How to complete this task: Please return all of the material exactly, with no line missing.
-- -- --
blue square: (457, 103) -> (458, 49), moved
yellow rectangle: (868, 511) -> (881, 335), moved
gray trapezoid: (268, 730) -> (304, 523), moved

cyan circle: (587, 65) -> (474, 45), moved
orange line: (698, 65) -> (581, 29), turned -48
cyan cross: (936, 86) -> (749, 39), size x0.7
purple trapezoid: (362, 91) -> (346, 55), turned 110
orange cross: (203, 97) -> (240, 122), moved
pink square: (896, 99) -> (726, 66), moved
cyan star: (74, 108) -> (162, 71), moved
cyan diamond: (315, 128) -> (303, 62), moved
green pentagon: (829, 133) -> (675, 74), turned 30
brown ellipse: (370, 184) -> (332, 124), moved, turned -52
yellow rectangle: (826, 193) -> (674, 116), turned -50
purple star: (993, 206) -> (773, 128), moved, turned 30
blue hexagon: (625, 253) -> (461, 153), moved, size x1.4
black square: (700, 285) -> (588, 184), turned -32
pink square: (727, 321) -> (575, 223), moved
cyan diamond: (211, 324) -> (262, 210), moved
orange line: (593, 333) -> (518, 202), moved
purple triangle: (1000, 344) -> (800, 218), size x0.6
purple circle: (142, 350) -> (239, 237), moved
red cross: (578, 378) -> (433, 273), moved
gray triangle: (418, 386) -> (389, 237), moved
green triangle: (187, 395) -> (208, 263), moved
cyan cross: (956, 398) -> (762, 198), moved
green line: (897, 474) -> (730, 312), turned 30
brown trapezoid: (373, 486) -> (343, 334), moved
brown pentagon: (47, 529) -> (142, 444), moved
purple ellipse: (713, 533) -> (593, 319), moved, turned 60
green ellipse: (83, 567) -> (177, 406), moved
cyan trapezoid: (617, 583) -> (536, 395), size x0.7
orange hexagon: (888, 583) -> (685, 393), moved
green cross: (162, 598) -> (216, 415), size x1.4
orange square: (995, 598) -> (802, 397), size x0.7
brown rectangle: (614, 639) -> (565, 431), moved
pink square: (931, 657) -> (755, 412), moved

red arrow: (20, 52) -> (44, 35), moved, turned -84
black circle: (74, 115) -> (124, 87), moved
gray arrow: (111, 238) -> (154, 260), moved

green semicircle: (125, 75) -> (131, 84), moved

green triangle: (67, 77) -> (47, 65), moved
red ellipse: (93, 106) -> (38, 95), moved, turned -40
-- -- --
Expected output:
blue square: (457, 103) -> (458, 49), moved
yellow rectangle: (868, 511) -> (881, 335), moved
gray trapezoid: (268, 730) -> (304, 523), moved

cyan circle: (587, 65) -> (474, 45), moved
orange line: (698, 65) -> (581, 29), turned -48
cyan cross: (936, 86) -> (749, 39), size x0.7
purple trapezoid: (362, 91) -> (346, 55), turned 110
orange cross: (203, 97) -> (240, 122), moved
pink square: (896, 99) -> (726, 66), moved
cyan star: (74, 108) -> (162, 71), moved
cyan diamond: (315, 128) -> (303, 62), moved
green pentagon: (829, 133) -> (675, 74), turned 30
brown ellipse: (370, 184) -> (332, 124), moved, turned -52
yellow rectangle: (826, 193) -> (674, 116), turned -50
purple star: (993, 206) -> (773, 128), moved, turned 30
blue hexagon: (625, 253) -> (461, 153), moved, size x1.4
black square: (700, 285) -> (588, 184), turned -32
pink square: (727, 321) -> (575, 223), moved
cyan diamond: (211, 324) -> (262, 210), moved
orange line: (593, 333) -> (518, 202), moved
purple triangle: (1000, 344) -> (800, 218), size x0.6
purple circle: (142, 350) -> (239, 237), moved
red cross: (578, 378) -> (433, 273), moved
gray triangle: (418, 386) -> (389, 237), moved
green triangle: (187, 395) -> (208, 263), moved
cyan cross: (956, 398) -> (762, 198), moved
green line: (897, 474) -> (730, 312), turned 30
brown trapezoid: (373, 486) -> (343, 334), moved
brown pentagon: (47, 529) -> (142, 444), moved
purple ellipse: (713, 533) -> (593, 319), moved, turned 60
green ellipse: (83, 567) -> (177, 406), moved
cyan trapezoid: (617, 583) -> (536, 395), size x0.7
orange hexagon: (888, 583) -> (685, 393), moved
green cross: (162, 598) -> (216, 415), size x1.4
orange square: (995, 598) -> (802, 397), size x0.7
brown rectangle: (614, 639) -> (565, 431), moved
pink square: (931, 657) -> (755, 412), moved

red arrow: (20, 52) -> (44, 35), moved, turned -84
black circle: (74, 115) -> (124, 87), moved
gray arrow: (111, 238) -> (154, 260), moved

green semicircle: (125, 75) -> (131, 84), moved

green triangle: (67, 77) -> (47, 65), moved
red ellipse: (93, 106) -> (38, 95), moved, turned -40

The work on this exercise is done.